=== Begin Enclosure ===

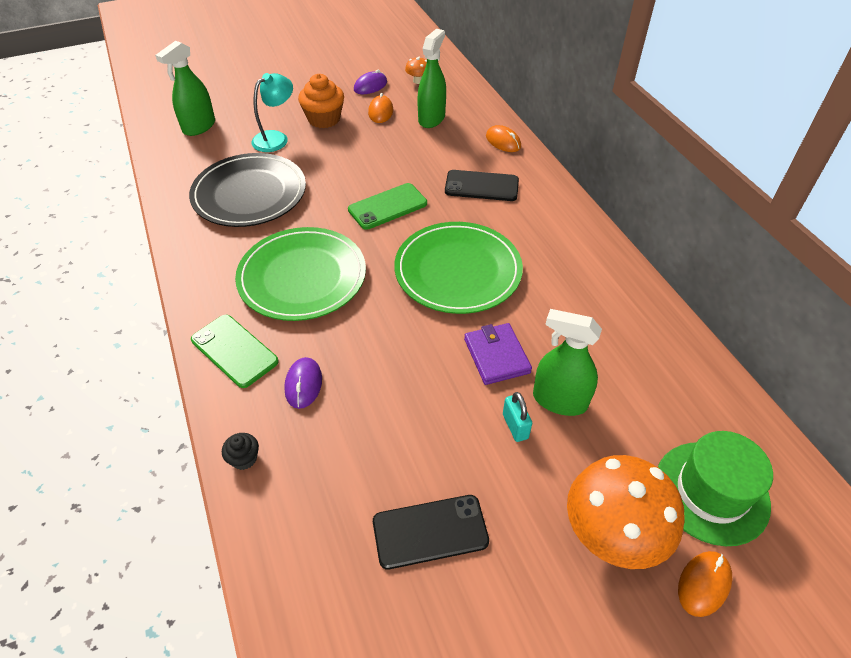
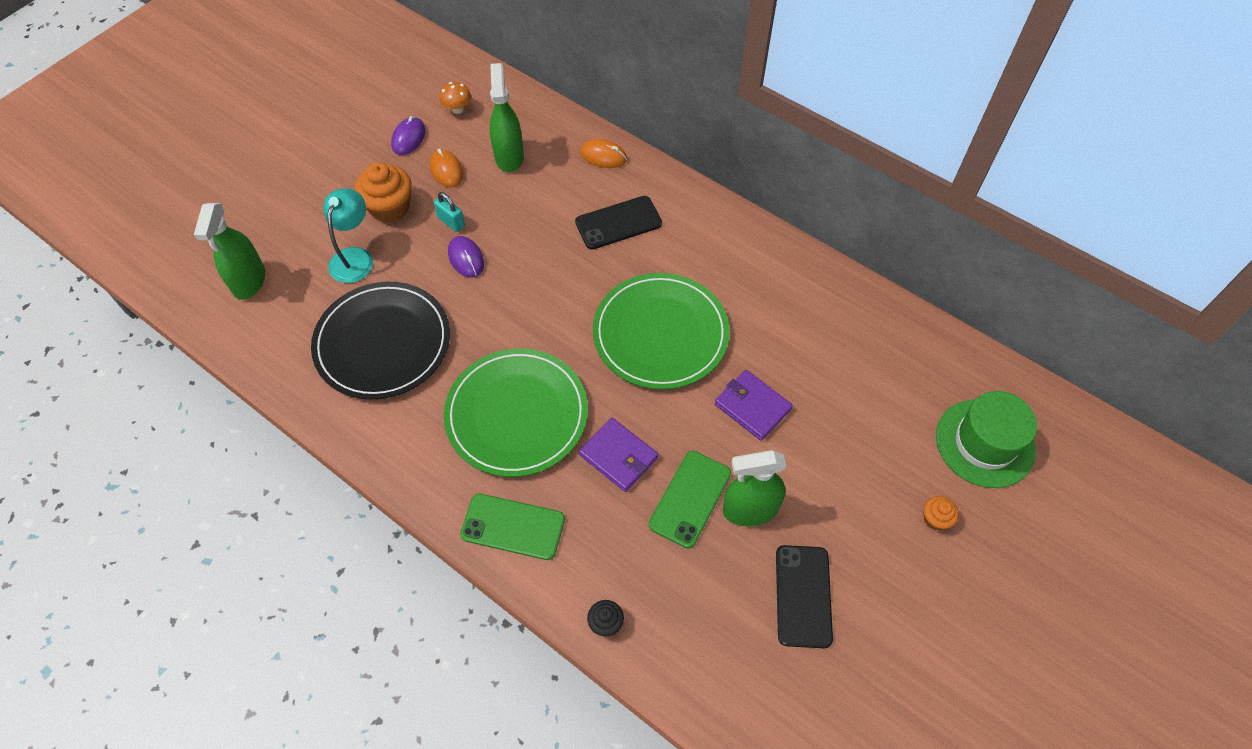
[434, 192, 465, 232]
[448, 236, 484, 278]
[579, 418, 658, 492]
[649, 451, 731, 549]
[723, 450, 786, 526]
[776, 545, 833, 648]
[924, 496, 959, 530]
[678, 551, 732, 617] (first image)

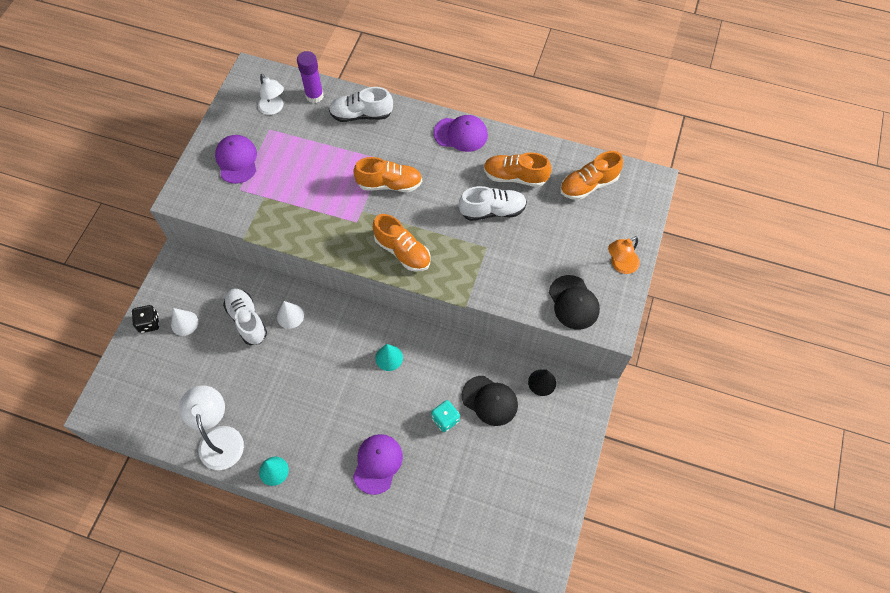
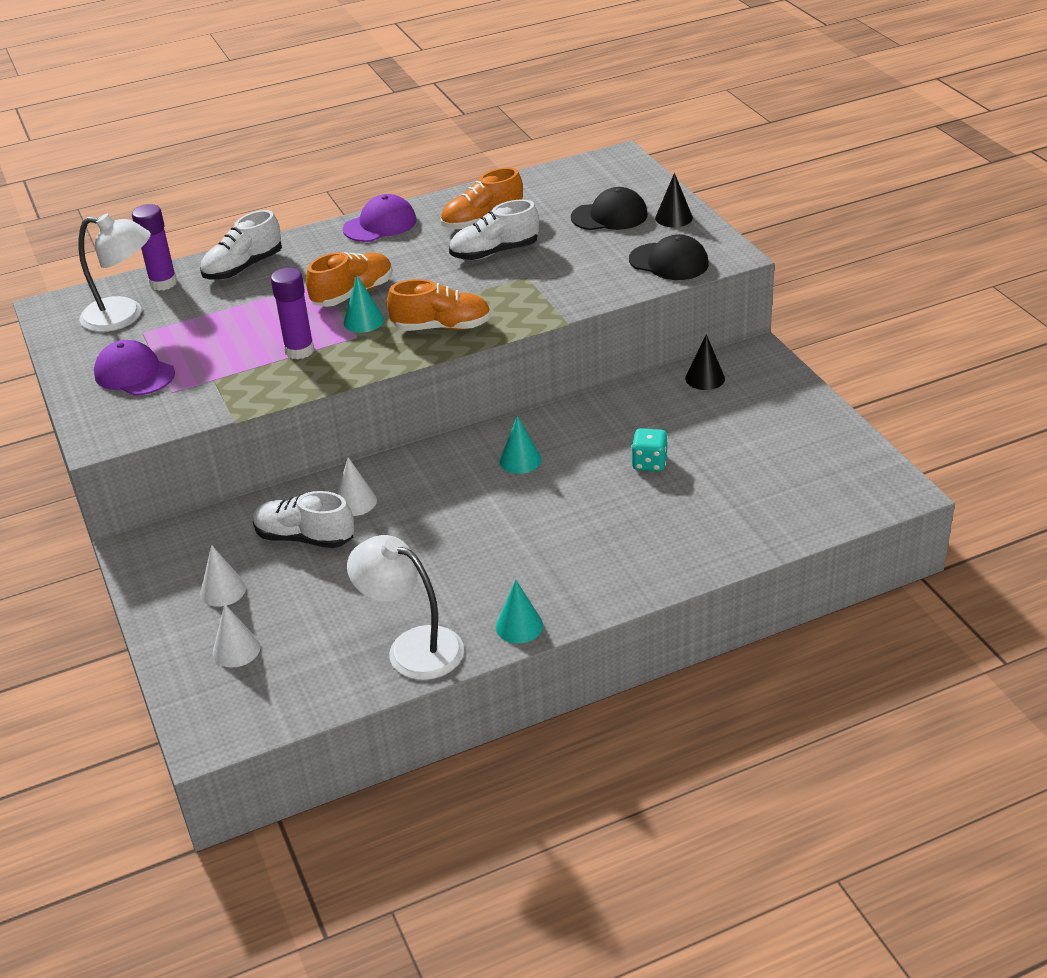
[78, 213, 151, 332]
[212, 604, 260, 668]
[271, 268, 314, 360]
[344, 275, 384, 333]
[449, 200, 539, 260]
[571, 187, 648, 230]
[655, 173, 693, 227]
[132, 305, 159, 333] (first image)
[353, 434, 403, 495] (first image)
[560, 151, 623, 200] (first image)

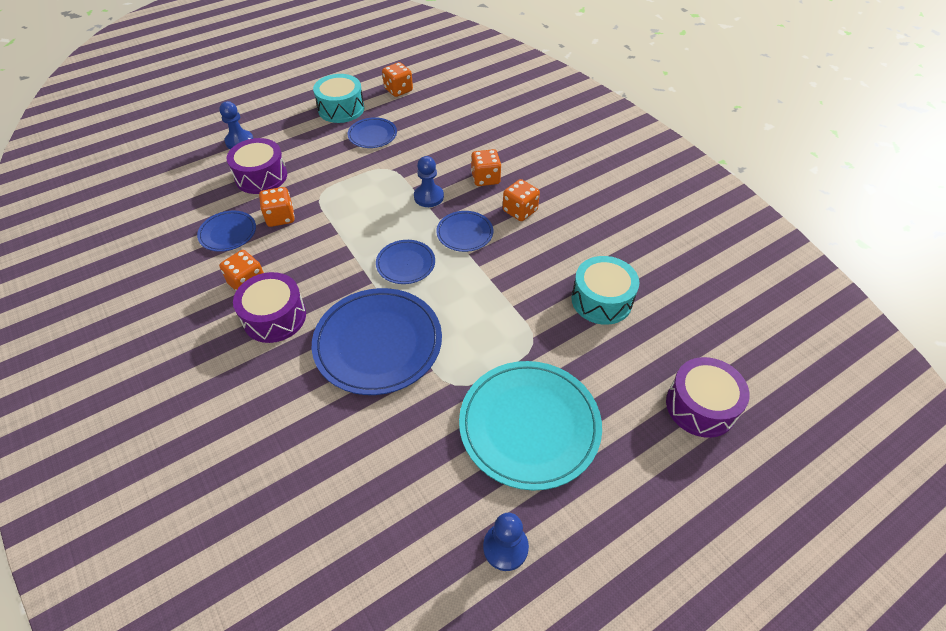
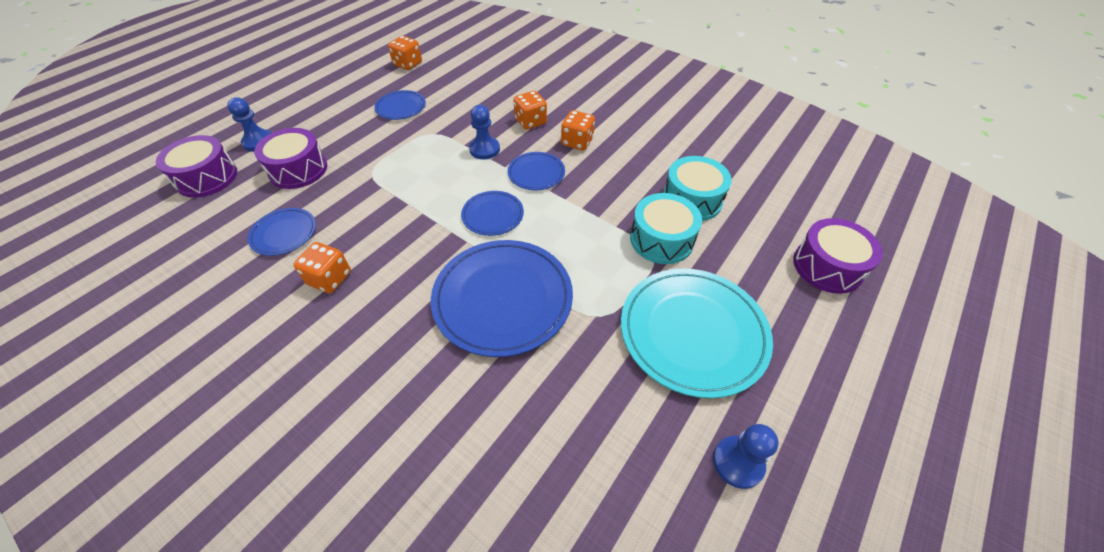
[156, 135, 237, 198]
[630, 193, 702, 264]
[259, 187, 295, 227] (first image)

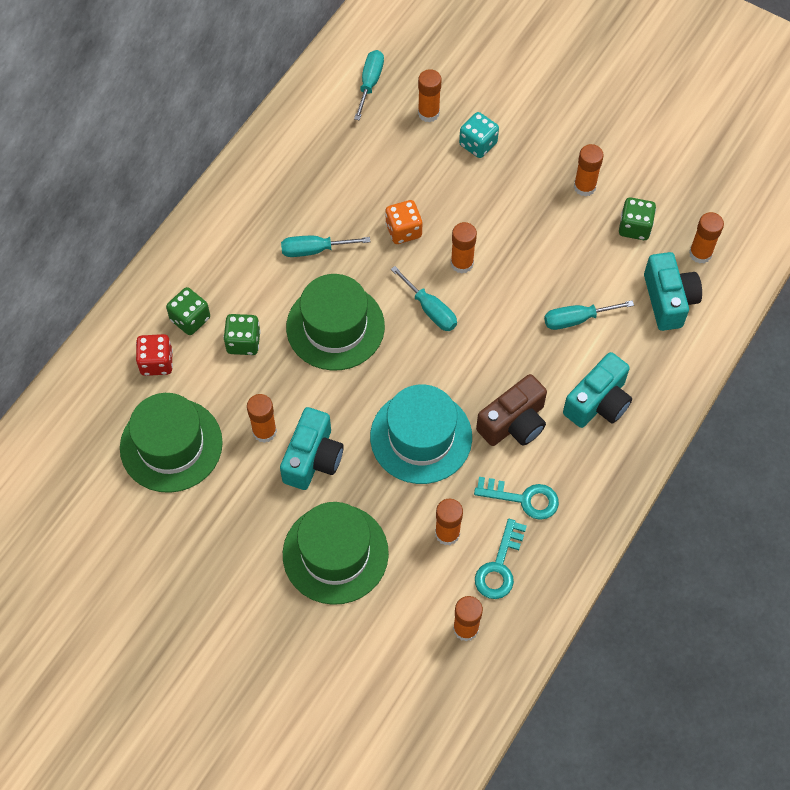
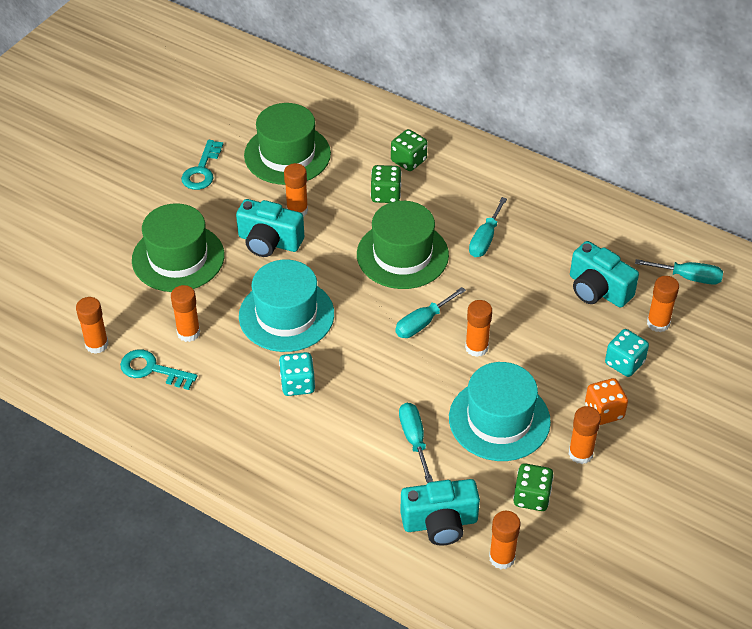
[181, 140, 223, 190]
[279, 352, 315, 396]
[449, 362, 551, 461]
[469, 197, 507, 257]
[570, 241, 639, 308]
[585, 378, 628, 425]
[136, 334, 173, 376] (first image)

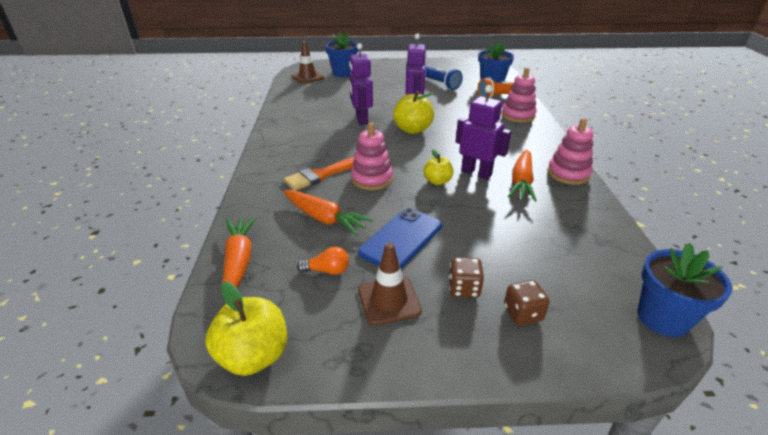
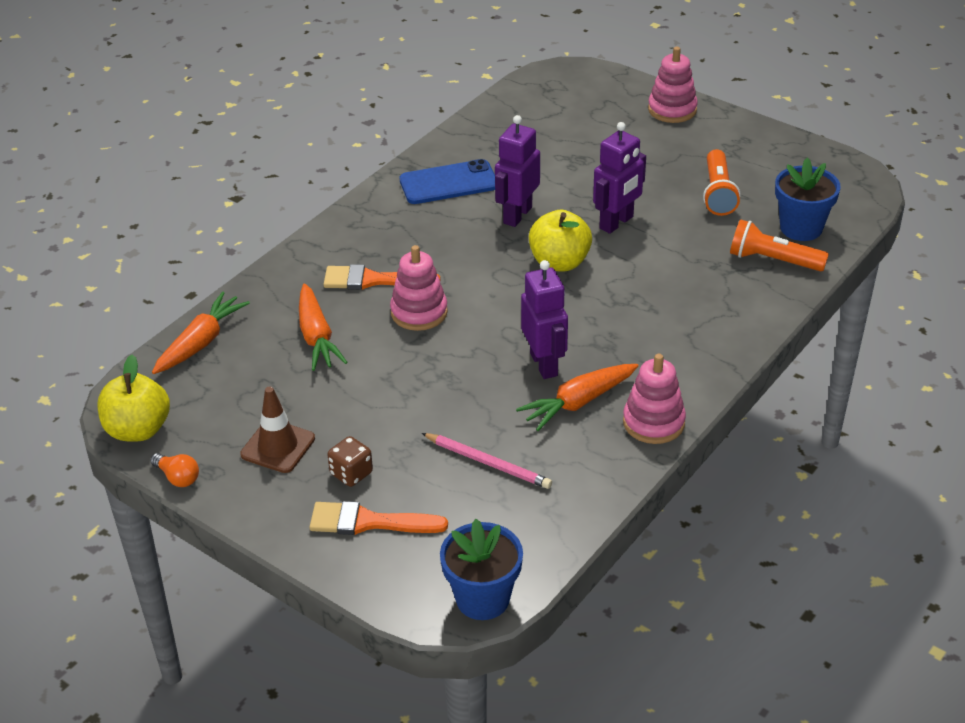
[150, 453, 199, 487]
[310, 501, 448, 535]
[400, 159, 495, 204]
[422, 433, 552, 489]
[648, 47, 698, 123]
[703, 149, 741, 216]
[291, 41, 324, 84] (first image)
[325, 32, 358, 77] (first image)
[423, 149, 453, 185] (first image)

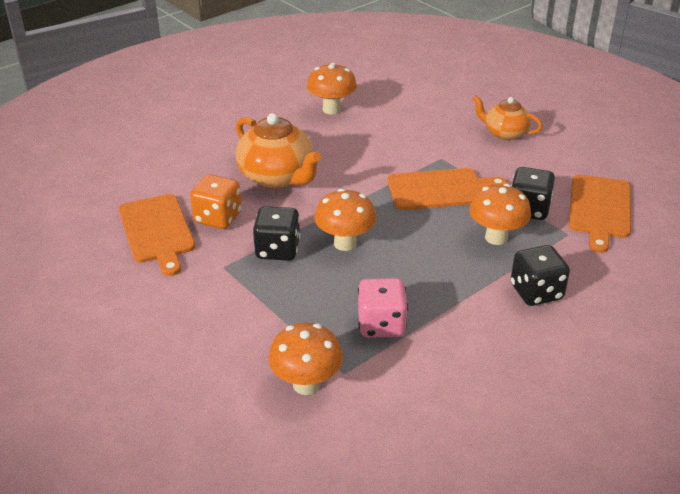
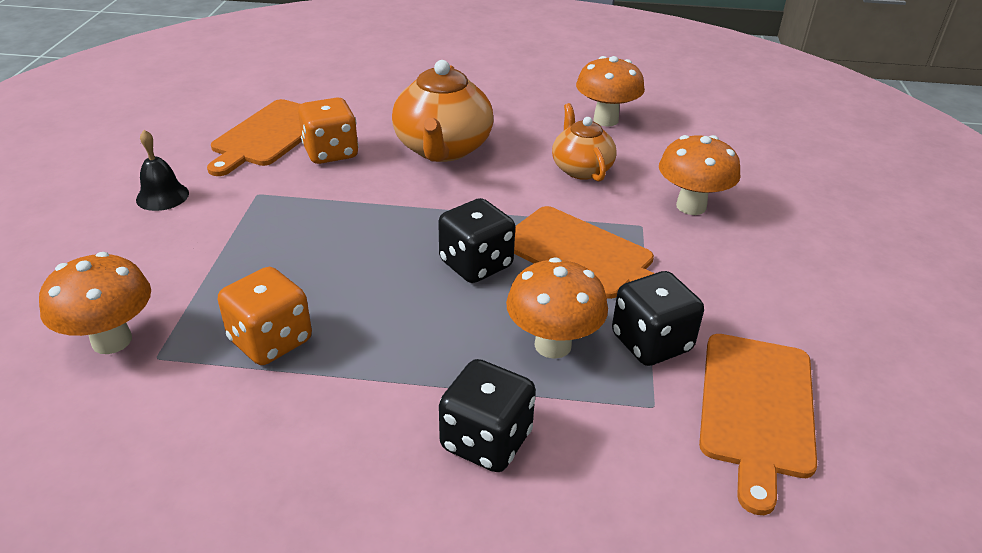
[136, 130, 189, 211]
[217, 267, 312, 365]
[438, 198, 515, 283]
[552, 103, 617, 182]
[659, 135, 740, 215]
[699, 334, 817, 515]

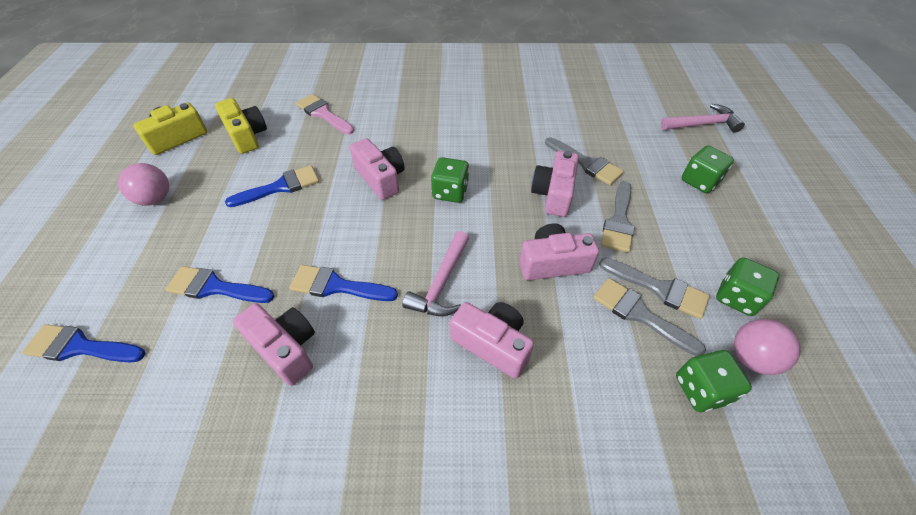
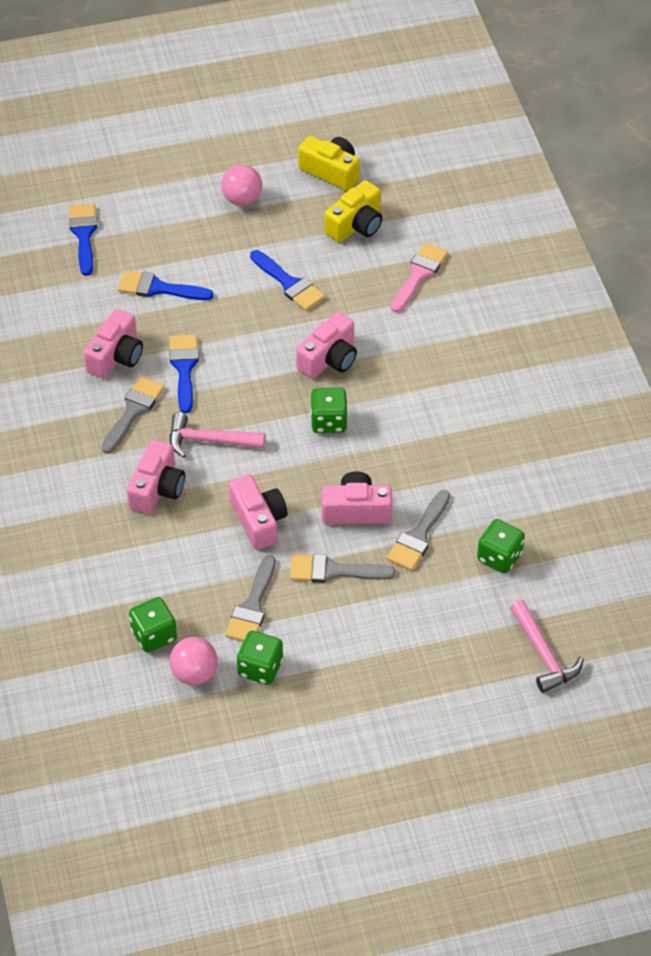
[101, 376, 165, 454]
[118, 270, 214, 300]
[477, 519, 525, 573]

=== End Enclosure ===

Prompt: Nothing but the pictures should be left out when the listing above is transcribed.

Result:
[434, 192, 465, 232]
[448, 236, 484, 278]
[579, 418, 658, 492]
[649, 451, 731, 549]
[723, 450, 786, 526]
[776, 545, 833, 648]
[924, 496, 959, 530]
[678, 551, 732, 617] (first image)

[78, 213, 151, 332]
[212, 604, 260, 668]
[271, 268, 314, 360]
[344, 275, 384, 333]
[449, 200, 539, 260]
[571, 187, 648, 230]
[655, 173, 693, 227]
[132, 305, 159, 333] (first image)
[353, 434, 403, 495] (first image)
[560, 151, 623, 200] (first image)

[156, 135, 237, 198]
[630, 193, 702, 264]
[259, 187, 295, 227] (first image)

[181, 140, 223, 190]
[279, 352, 315, 396]
[449, 362, 551, 461]
[469, 197, 507, 257]
[570, 241, 639, 308]
[585, 378, 628, 425]
[136, 334, 173, 376] (first image)

[150, 453, 199, 487]
[310, 501, 448, 535]
[400, 159, 495, 204]
[422, 433, 552, 489]
[648, 47, 698, 123]
[703, 149, 741, 216]
[291, 41, 324, 84] (first image)
[325, 32, 358, 77] (first image)
[423, 149, 453, 185] (first image)

[136, 130, 189, 211]
[217, 267, 312, 365]
[438, 198, 515, 283]
[552, 103, 617, 182]
[659, 135, 740, 215]
[699, 334, 817, 515]

[101, 376, 165, 454]
[118, 270, 214, 300]
[477, 519, 525, 573]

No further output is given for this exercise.